#### Work instruction:
The entries below are to be repeated exactly as they stand.

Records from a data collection
╔══

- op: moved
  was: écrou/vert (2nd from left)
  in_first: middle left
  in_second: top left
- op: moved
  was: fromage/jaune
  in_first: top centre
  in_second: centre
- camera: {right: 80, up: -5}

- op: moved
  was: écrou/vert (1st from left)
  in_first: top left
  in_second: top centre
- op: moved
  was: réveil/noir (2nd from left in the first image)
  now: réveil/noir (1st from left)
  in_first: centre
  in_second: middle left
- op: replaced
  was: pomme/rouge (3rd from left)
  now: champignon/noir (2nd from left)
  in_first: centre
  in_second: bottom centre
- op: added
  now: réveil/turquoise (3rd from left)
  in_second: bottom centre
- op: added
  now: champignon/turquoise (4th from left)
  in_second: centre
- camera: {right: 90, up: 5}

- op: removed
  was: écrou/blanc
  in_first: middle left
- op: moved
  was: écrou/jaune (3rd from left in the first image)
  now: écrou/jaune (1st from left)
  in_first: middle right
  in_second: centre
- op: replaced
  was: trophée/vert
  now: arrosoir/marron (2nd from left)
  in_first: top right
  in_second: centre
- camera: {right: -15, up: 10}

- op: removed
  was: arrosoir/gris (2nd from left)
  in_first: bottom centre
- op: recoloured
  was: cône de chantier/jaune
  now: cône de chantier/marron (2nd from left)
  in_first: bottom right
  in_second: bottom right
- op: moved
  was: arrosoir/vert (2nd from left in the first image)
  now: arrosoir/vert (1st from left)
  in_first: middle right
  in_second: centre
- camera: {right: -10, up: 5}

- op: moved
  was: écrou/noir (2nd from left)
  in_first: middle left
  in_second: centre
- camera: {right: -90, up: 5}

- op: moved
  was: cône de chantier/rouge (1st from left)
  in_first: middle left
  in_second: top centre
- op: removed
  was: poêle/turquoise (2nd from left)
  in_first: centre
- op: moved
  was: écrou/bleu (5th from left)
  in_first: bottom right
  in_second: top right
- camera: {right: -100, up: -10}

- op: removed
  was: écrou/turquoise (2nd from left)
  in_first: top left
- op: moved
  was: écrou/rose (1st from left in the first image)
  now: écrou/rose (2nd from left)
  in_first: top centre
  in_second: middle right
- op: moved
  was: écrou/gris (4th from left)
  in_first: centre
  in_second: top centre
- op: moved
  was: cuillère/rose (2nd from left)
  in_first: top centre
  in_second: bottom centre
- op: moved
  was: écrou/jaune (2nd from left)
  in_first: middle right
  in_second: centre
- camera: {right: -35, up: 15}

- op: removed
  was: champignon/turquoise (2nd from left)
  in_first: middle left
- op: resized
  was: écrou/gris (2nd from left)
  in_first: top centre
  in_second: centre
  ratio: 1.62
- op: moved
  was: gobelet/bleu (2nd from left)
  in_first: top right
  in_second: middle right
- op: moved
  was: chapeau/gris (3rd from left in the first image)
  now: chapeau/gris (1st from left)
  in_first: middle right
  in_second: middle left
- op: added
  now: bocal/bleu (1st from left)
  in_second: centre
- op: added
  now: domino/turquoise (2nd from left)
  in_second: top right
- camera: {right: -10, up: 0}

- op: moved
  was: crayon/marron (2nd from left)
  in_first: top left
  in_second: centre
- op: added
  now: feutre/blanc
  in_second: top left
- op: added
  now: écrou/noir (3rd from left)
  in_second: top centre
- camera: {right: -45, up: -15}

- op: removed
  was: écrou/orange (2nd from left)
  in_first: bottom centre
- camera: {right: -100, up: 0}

╚══

#### Solution for this exercise:
- op: moved
  was: écrou/vert (2nd from left)
  in_first: middle left
  in_second: top left
- op: moved
  was: fromage/jaune
  in_first: top centre
  in_second: centre
- camera: {right: 80, up: -5}

- op: moved
  was: écrou/vert (1st from left)
  in_first: top left
  in_second: top centre
- op: moved
  was: réveil/noir (2nd from left in the first image)
  now: réveil/noir (1st from left)
  in_first: centre
  in_second: middle left
- op: replaced
  was: pomme/rouge (3rd from left)
  now: champignon/noir (2nd from left)
  in_first: centre
  in_second: bottom centre
- op: added
  now: réveil/turquoise (3rd from left)
  in_second: bottom centre
- op: added
  now: champignon/turquoise (4th from left)
  in_second: centre
- camera: {right: 90, up: 5}

- op: removed
  was: écrou/blanc
  in_first: middle left
- op: moved
  was: écrou/jaune (3rd from left in the first image)
  now: écrou/jaune (1st from left)
  in_first: middle right
  in_second: centre
- op: replaced
  was: trophée/vert
  now: arrosoir/marron (2nd from left)
  in_first: top right
  in_second: centre
- camera: {right: -15, up: 10}

- op: removed
  was: arrosoir/gris (2nd from left)
  in_first: bottom centre
- op: recoloured
  was: cône de chantier/jaune
  now: cône de chantier/marron (2nd from left)
  in_first: bottom right
  in_second: bottom right
- op: moved
  was: arrosoir/vert (2nd from left in the first image)
  now: arrosoir/vert (1st from left)
  in_first: middle right
  in_second: centre
- camera: {right: -10, up: 5}

- op: moved
  was: écrou/noir (2nd from left)
  in_first: middle left
  in_second: centre
- camera: {right: -90, up: 5}

- op: moved
  was: cône de chantier/rouge (1st from left)
  in_first: middle left
  in_second: top centre
- op: removed
  was: poêle/turquoise (2nd from left)
  in_first: centre
- op: moved
  was: écrou/bleu (5th from left)
  in_first: bottom right
  in_second: top right
- camera: {right: -100, up: -10}

- op: removed
  was: écrou/turquoise (2nd from left)
  in_first: top left
- op: moved
  was: écrou/rose (1st from left in the first image)
  now: écrou/rose (2nd from left)
  in_first: top centre
  in_second: middle right
- op: moved
  was: écrou/gris (4th from left)
  in_first: centre
  in_second: top centre
- op: moved
  was: cuillère/rose (2nd from left)
  in_first: top centre
  in_second: bottom centre
- op: moved
  was: écrou/jaune (2nd from left)
  in_first: middle right
  in_second: centre
- camera: {right: -35, up: 15}

- op: removed
  was: champignon/turquoise (2nd from left)
  in_first: middle left
- op: resized
  was: écrou/gris (2nd from left)
  in_first: top centre
  in_second: centre
  ratio: 1.62
- op: moved
  was: gobelet/bleu (2nd from left)
  in_first: top right
  in_second: middle right
- op: moved
  was: chapeau/gris (3rd from left in the first image)
  now: chapeau/gris (1st from left)
  in_first: middle right
  in_second: middle left
- op: added
  now: bocal/bleu (1st from left)
  in_second: centre
- op: added
  now: domino/turquoise (2nd from left)
  in_second: top right
- camera: {right: -10, up: 0}

- op: moved
  was: crayon/marron (2nd from left)
  in_first: top left
  in_second: centre
- op: added
  now: feutre/blanc
  in_second: top left
- op: added
  now: écrou/noir (3rd from left)
  in_second: top centre
- camera: {right: -45, up: -15}

- op: removed
  was: écrou/orange (2nd from left)
  in_first: bottom centre
- camera: {right: -100, up: 0}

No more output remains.